• [Goal of the exercise]
Print out each record, keeping it identical to the original.

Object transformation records
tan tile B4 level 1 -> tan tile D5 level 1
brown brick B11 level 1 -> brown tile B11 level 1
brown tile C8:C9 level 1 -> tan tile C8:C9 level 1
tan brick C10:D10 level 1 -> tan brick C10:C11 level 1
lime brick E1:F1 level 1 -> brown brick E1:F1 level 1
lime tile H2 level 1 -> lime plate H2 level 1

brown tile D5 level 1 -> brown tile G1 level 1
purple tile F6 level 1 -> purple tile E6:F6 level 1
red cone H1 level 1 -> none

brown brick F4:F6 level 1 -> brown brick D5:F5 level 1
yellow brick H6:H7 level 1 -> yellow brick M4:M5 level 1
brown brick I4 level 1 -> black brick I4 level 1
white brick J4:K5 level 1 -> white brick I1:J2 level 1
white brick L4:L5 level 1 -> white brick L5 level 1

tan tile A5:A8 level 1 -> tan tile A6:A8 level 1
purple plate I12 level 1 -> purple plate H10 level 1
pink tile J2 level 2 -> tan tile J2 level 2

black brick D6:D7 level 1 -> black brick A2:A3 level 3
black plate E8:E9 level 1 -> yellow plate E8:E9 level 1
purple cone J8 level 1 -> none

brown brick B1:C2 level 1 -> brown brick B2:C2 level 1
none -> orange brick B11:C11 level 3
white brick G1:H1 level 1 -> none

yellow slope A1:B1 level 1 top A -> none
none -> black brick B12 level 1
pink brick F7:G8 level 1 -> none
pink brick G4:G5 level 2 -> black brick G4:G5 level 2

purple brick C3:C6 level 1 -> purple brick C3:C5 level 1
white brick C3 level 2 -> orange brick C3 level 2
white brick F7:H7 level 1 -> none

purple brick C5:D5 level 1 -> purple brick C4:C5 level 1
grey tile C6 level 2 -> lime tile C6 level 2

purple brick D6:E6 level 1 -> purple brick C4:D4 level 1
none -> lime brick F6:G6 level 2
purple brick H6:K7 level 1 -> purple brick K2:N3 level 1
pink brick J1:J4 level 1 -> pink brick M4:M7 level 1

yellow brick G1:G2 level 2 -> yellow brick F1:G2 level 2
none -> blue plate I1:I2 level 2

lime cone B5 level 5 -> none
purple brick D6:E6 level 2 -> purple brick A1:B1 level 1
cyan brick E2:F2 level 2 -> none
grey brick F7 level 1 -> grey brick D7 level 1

• [Answer section]
tan tile B4 level 1 -> tan tile D5 level 1
brown brick B11 level 1 -> brown tile B11 level 1
brown tile C8:C9 level 1 -> tan tile C8:C9 level 1
tan brick C10:D10 level 1 -> tan brick C10:C11 level 1
lime brick E1:F1 level 1 -> brown brick E1:F1 level 1
lime tile H2 level 1 -> lime plate H2 level 1

brown tile D5 level 1 -> brown tile G1 level 1
purple tile F6 level 1 -> purple tile E6:F6 level 1
red cone H1 level 1 -> none

brown brick F4:F6 level 1 -> brown brick D5:F5 level 1
yellow brick H6:H7 level 1 -> yellow brick M4:M5 level 1
brown brick I4 level 1 -> black brick I4 level 1
white brick J4:K5 level 1 -> white brick I1:J2 level 1
white brick L4:L5 level 1 -> white brick L5 level 1

tan tile A5:A8 level 1 -> tan tile A6:A8 level 1
purple plate I12 level 1 -> purple plate H10 level 1
pink tile J2 level 2 -> tan tile J2 level 2

black brick D6:D7 level 1 -> black brick A2:A3 level 3
black plate E8:E9 level 1 -> yellow plate E8:E9 level 1
purple cone J8 level 1 -> none

brown brick B1:C2 level 1 -> brown brick B2:C2 level 1
none -> orange brick B11:C11 level 3
white brick G1:H1 level 1 -> none

yellow slope A1:B1 level 1 top A -> none
none -> black brick B12 level 1
pink brick F7:G8 level 1 -> none
pink brick G4:G5 level 2 -> black brick G4:G5 level 2

purple brick C3:C6 level 1 -> purple brick C3:C5 level 1
white brick C3 level 2 -> orange brick C3 level 2
white brick F7:H7 level 1 -> none

purple brick C5:D5 level 1 -> purple brick C4:C5 level 1
grey tile C6 level 2 -> lime tile C6 level 2

purple brick D6:E6 level 1 -> purple brick C4:D4 level 1
none -> lime brick F6:G6 level 2
purple brick H6:K7 level 1 -> purple brick K2:N3 level 1
pink brick J1:J4 level 1 -> pink brick M4:M7 level 1

yellow brick G1:G2 level 2 -> yellow brick F1:G2 level 2
none -> blue plate I1:I2 level 2

lime cone B5 level 5 -> none
purple brick D6:E6 level 2 -> purple brick A1:B1 level 1
cyan brick E2:F2 level 2 -> none
grey brick F7 level 1 -> grey brick D7 level 1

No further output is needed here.